§ **WHAT YOU HAVE TO DO**
Reproduce verbatim the lines of the material below, starting at the line with "yellow spool [30,231,59,260]" and ending at the line with "none -> red star [599,115,683,164]", both inclusive; skip the rest.

§ **MATERIAL SUPPLIED**
• • • • • • •
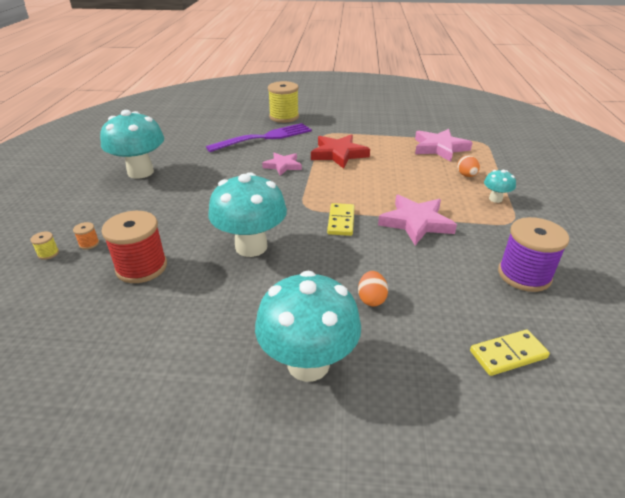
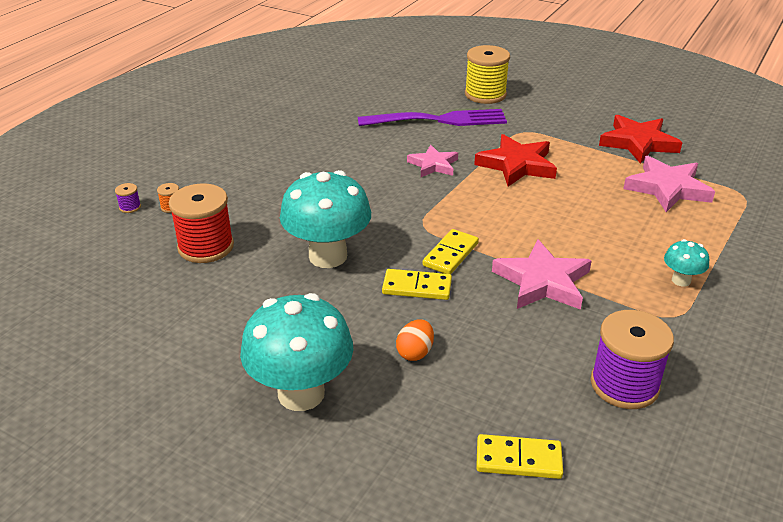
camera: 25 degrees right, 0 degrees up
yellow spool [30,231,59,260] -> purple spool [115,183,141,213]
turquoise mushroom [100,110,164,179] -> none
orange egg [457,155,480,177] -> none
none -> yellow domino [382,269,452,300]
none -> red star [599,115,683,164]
• • • • • • •
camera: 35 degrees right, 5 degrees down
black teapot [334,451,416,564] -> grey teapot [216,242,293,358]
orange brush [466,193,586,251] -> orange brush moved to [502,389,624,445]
• • • • • • •
§ **SOLUTION**
yellow spool [30,231,59,260] -> purple spool [115,183,141,213]
turquoise mushroom [100,110,164,179] -> none
orange egg [457,155,480,177] -> none
none -> yellow domino [382,269,452,300]
none -> red star [599,115,683,164]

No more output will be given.